------ Source material ------
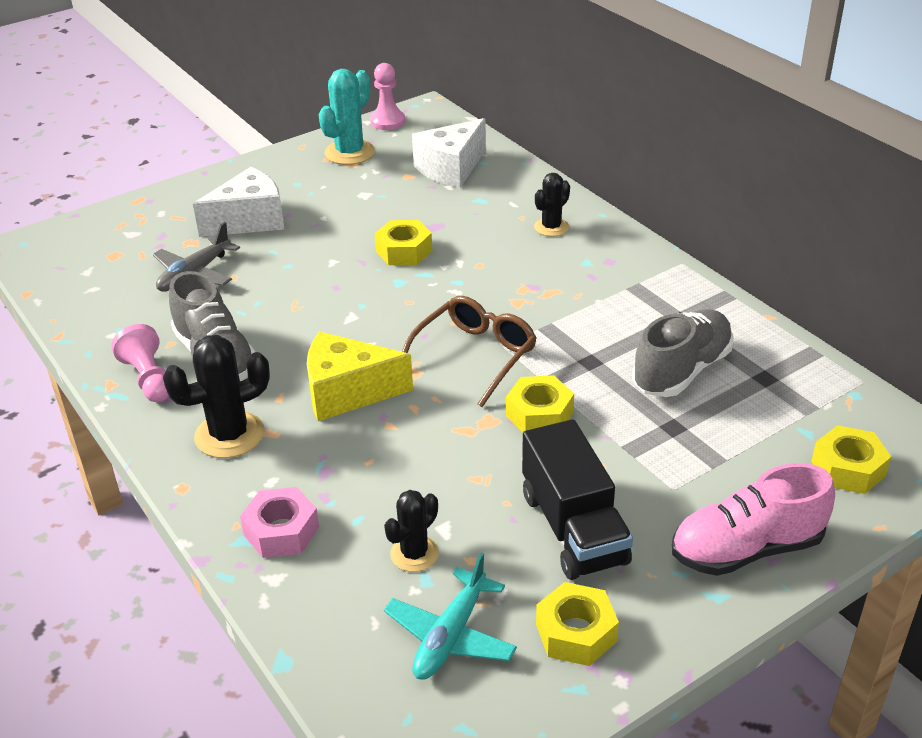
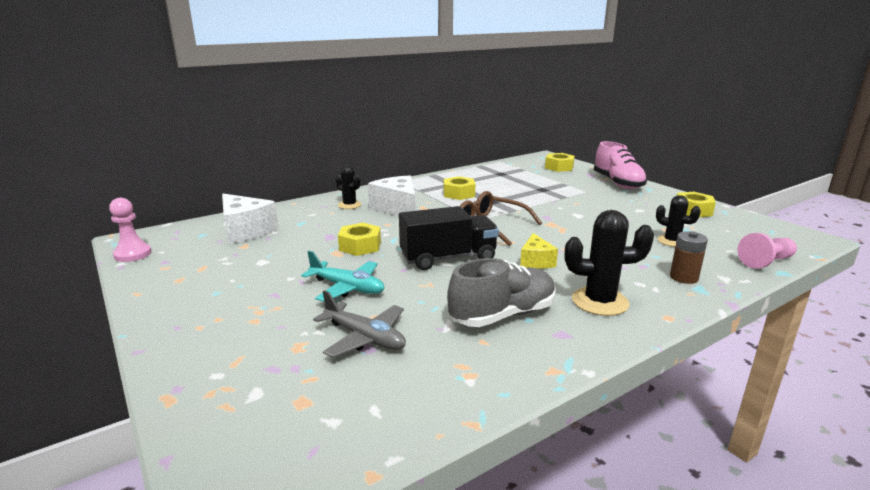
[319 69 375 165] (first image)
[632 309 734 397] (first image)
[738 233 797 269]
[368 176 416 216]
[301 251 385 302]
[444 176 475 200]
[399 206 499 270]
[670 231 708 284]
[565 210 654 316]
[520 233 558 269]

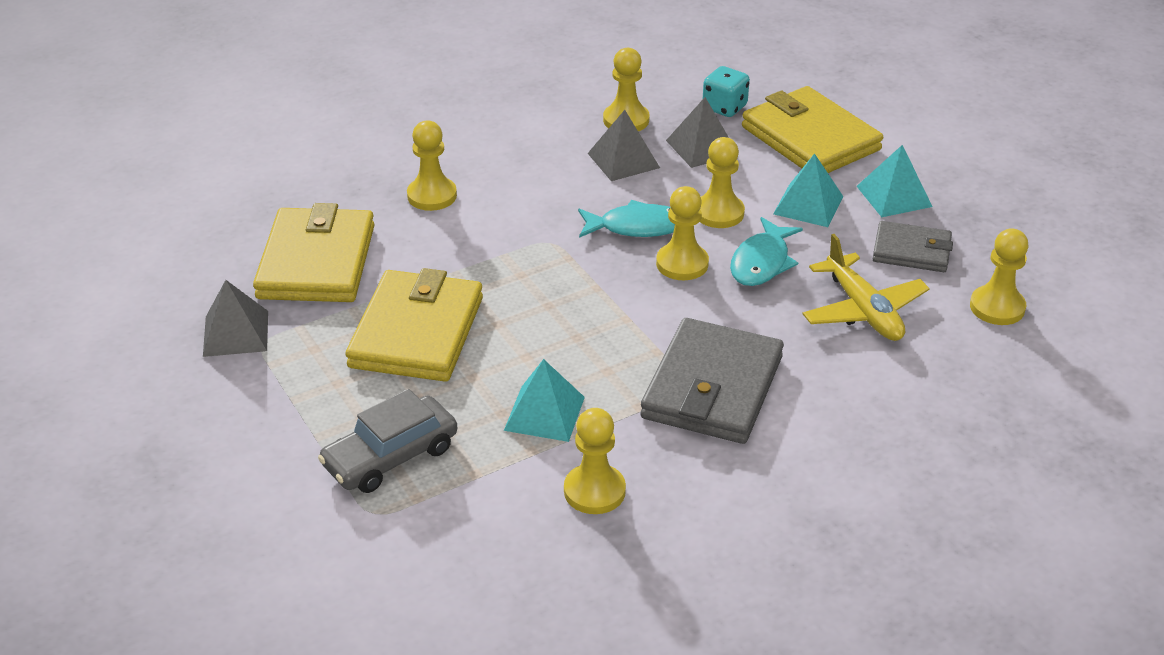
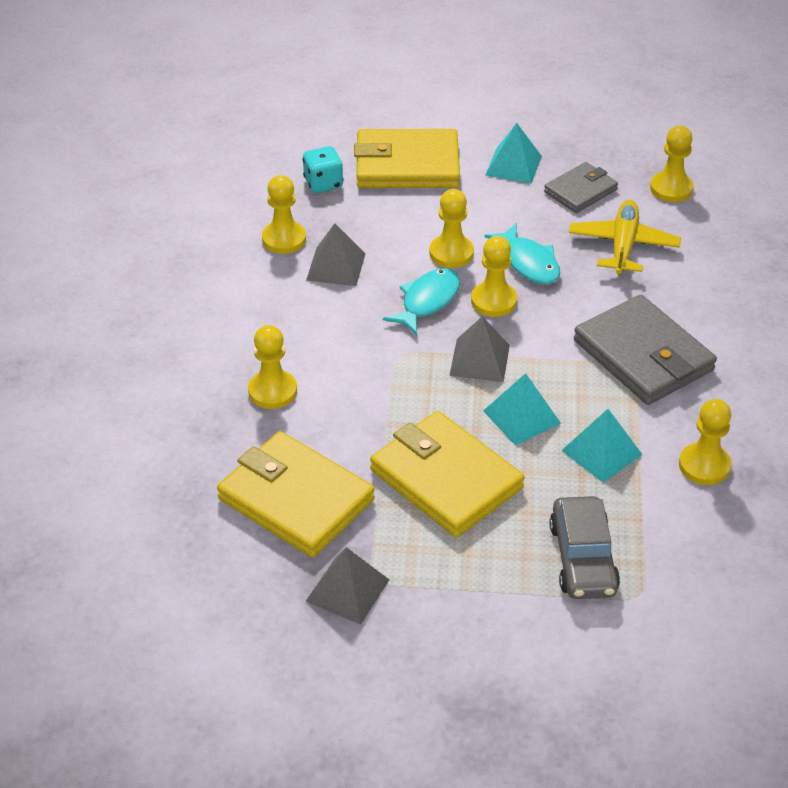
[449 316 510 382]
[483 373 561 445]
[569 200 681 275]

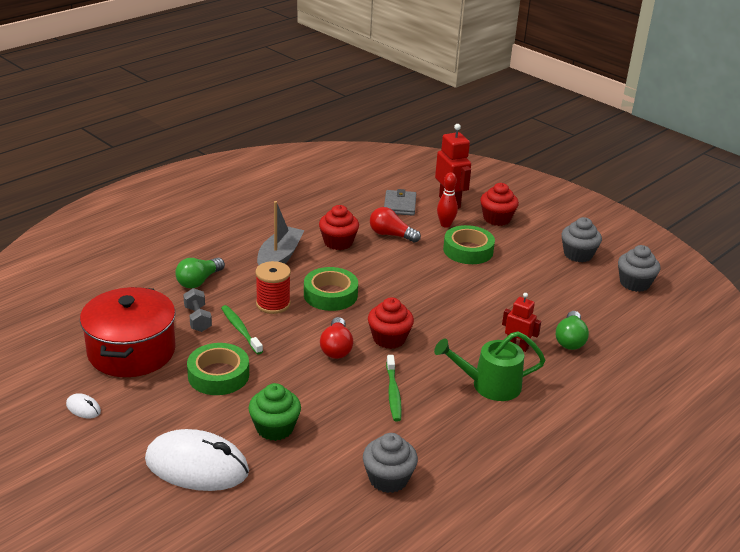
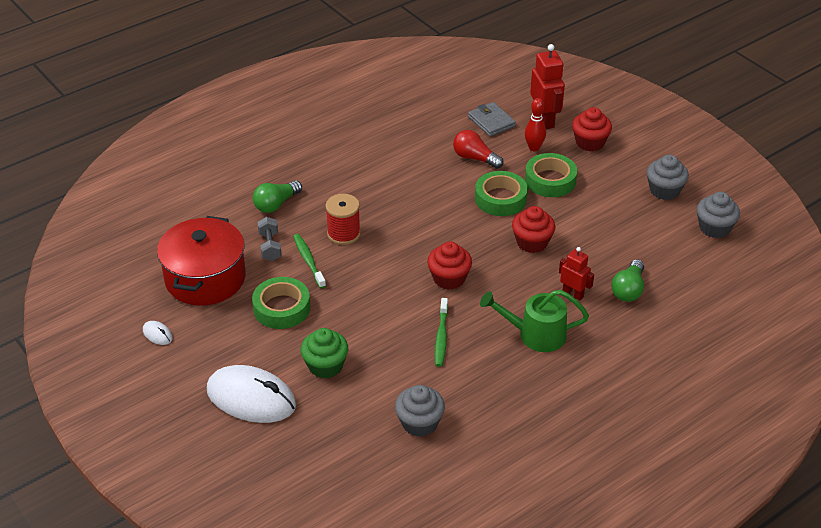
[257 201 304 265] (first image)
[320 317 353 359] (first image)
[475 171 528 216]
[512 206 556 253]
[468 102 516 137]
------
Exercise prompt: Your answer must be exactly the lines from the one with "[738 233 797 269]" through the last line of the entries, both included, with no pictures; please add nothing else.

Written answer:
[738 233 797 269]
[368 176 416 216]
[301 251 385 302]
[444 176 475 200]
[399 206 499 270]
[670 231 708 284]
[565 210 654 316]
[520 233 558 269]

[449 316 510 382]
[483 373 561 445]
[569 200 681 275]

[257 201 304 265] (first image)
[320 317 353 359] (first image)
[475 171 528 216]
[512 206 556 253]
[468 102 516 137]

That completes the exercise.